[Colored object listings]
+---+

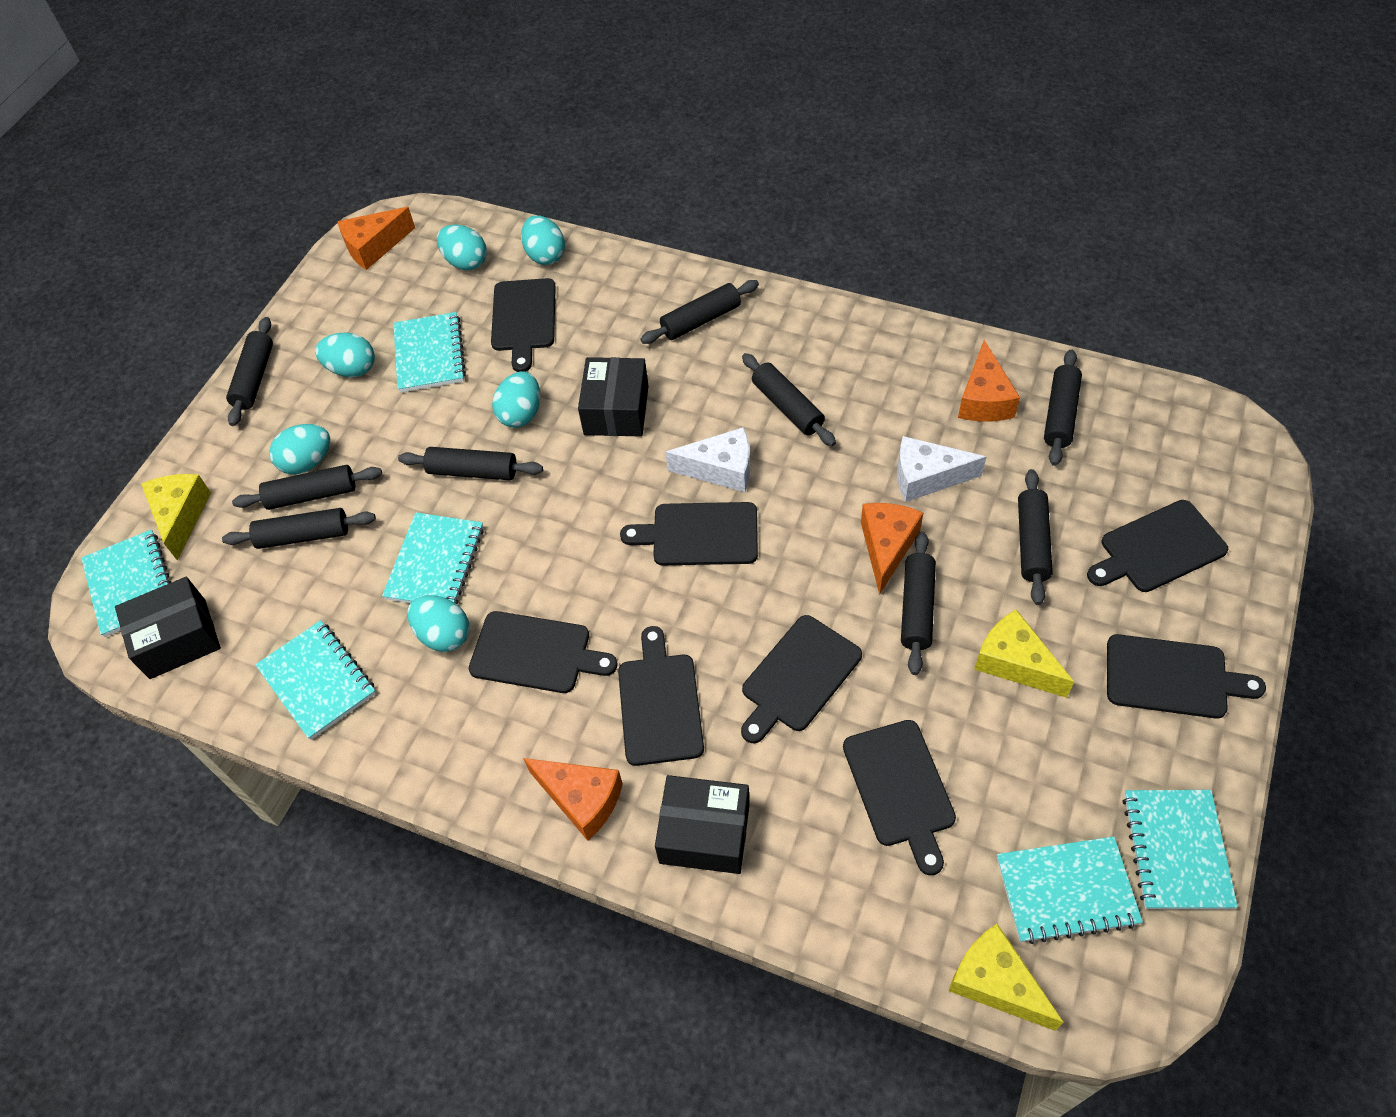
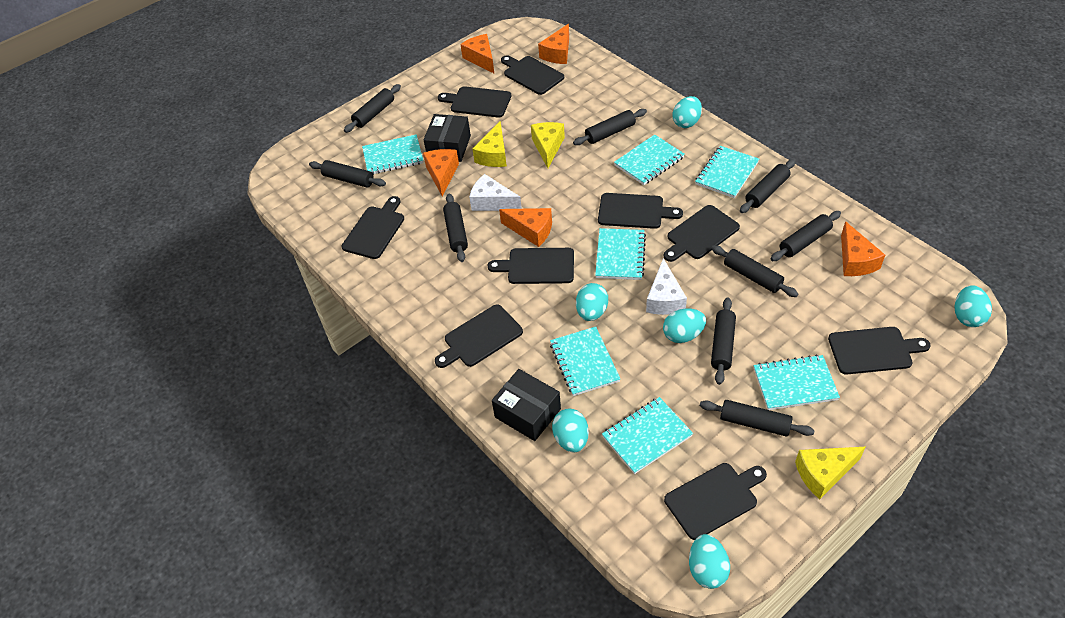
black box: 3 -> 2
black cutting board: 8 -> 9
orange cheese: 4 -> 5
turquoise notebook: 6 -> 7

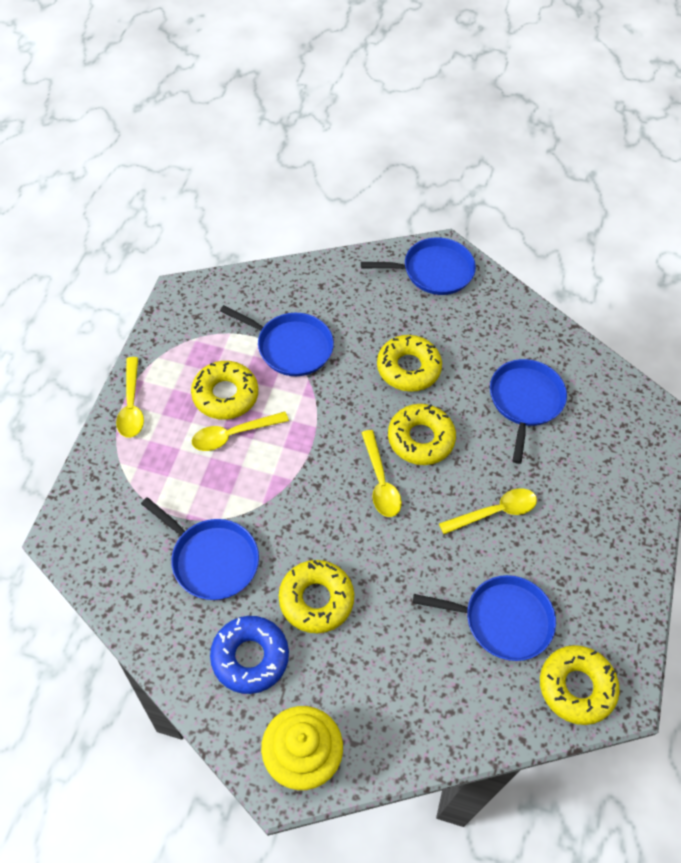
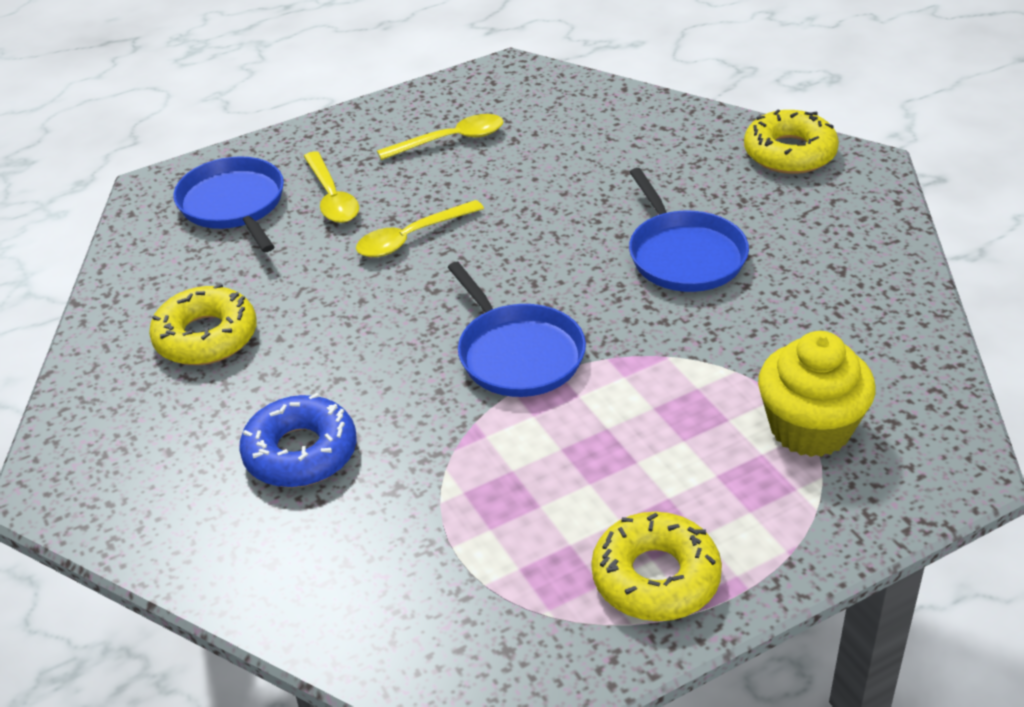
blue pan: 5 -> 3
yellow donut: 5 -> 3
yellow spoon: 4 -> 3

+---+

__Instructions for the task__. The entries above should be given again exactly, minus any pictures.

__Completed task__.
black box: 3 -> 2
black cutting board: 8 -> 9
orange cheese: 4 -> 5
turquoise notebook: 6 -> 7

blue pan: 5 -> 3
yellow donut: 5 -> 3
yellow spoon: 4 -> 3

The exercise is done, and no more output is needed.